> **Extracted material**
•••
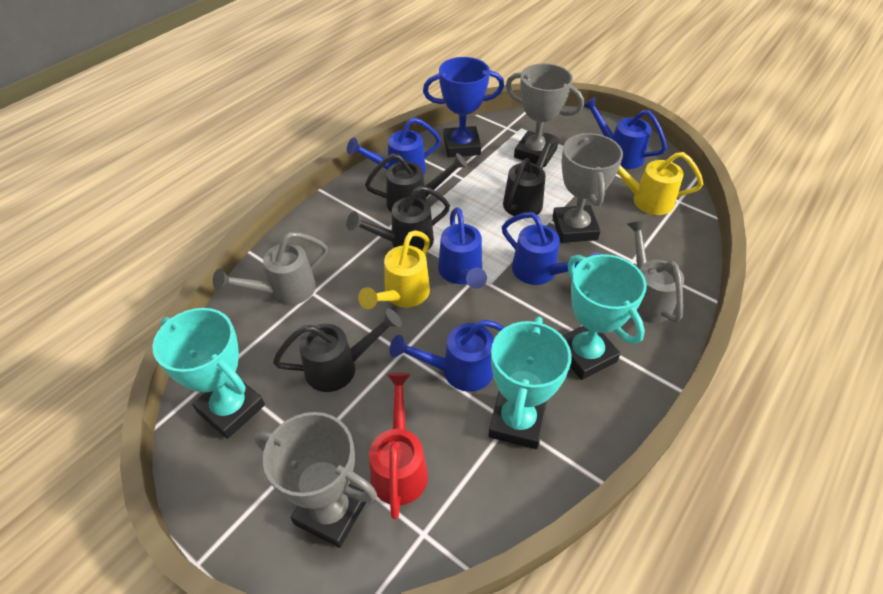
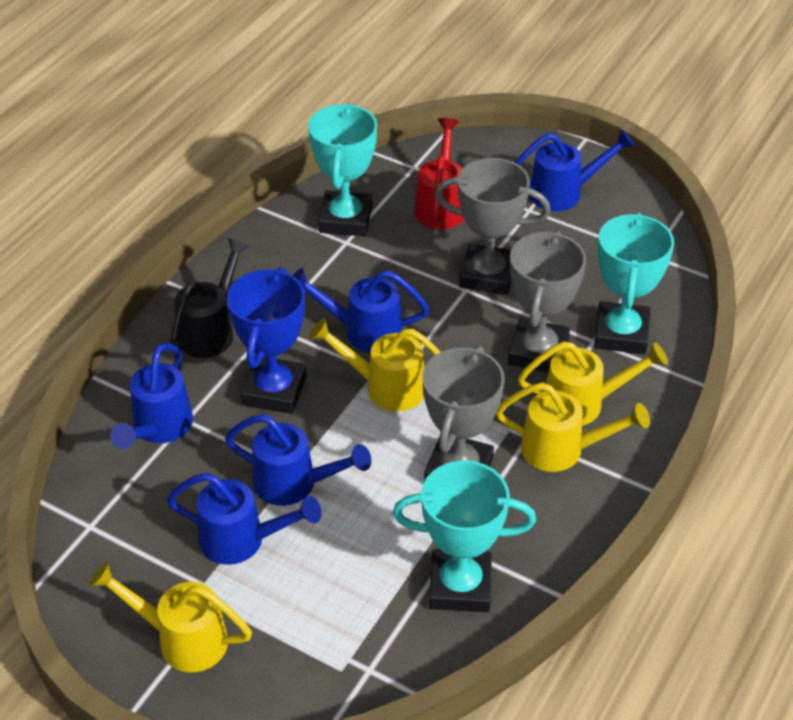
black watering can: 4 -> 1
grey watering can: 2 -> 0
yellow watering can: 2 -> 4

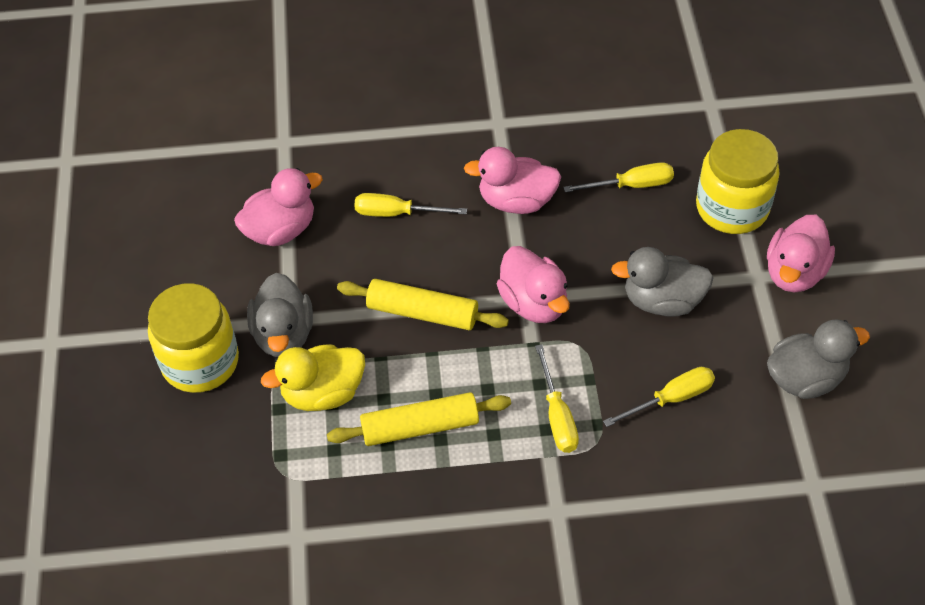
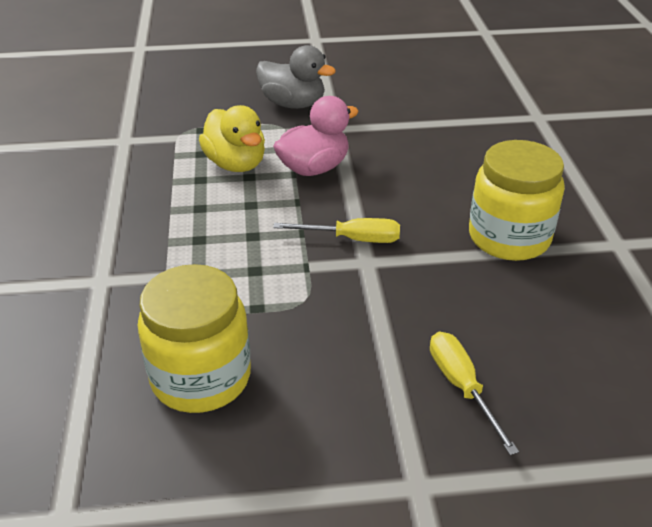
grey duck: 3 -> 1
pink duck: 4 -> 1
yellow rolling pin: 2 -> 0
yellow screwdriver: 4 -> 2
•••
> **Work request**
Drop every picture, then write out the remaining entries above exactly as they appear.

> **Reply**
black watering can: 4 -> 1
grey watering can: 2 -> 0
yellow watering can: 2 -> 4

grey duck: 3 -> 1
pink duck: 4 -> 1
yellow rolling pin: 2 -> 0
yellow screwdriver: 4 -> 2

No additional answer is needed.